◆ WHAT THE TASK ASKS ◆
Convert every text line in the rows below into one numbered list, omitting blank lines and leaving the pictures out of the answer.

◆ RECORDS FOR THE TASK ◆

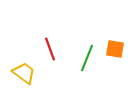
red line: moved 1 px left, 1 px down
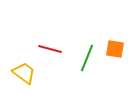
red line: rotated 55 degrees counterclockwise
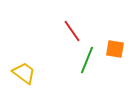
red line: moved 22 px right, 18 px up; rotated 40 degrees clockwise
green line: moved 2 px down
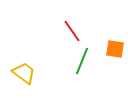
green line: moved 5 px left, 1 px down
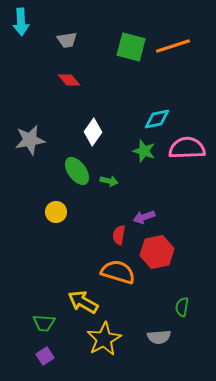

◆ RESULT ◆
1. red line: moved 1 px left, 1 px down
2. red line: rotated 55 degrees counterclockwise
3. red line: moved 22 px right, 18 px up; rotated 40 degrees clockwise
4. green line: moved 2 px down
5. green line: moved 5 px left, 1 px down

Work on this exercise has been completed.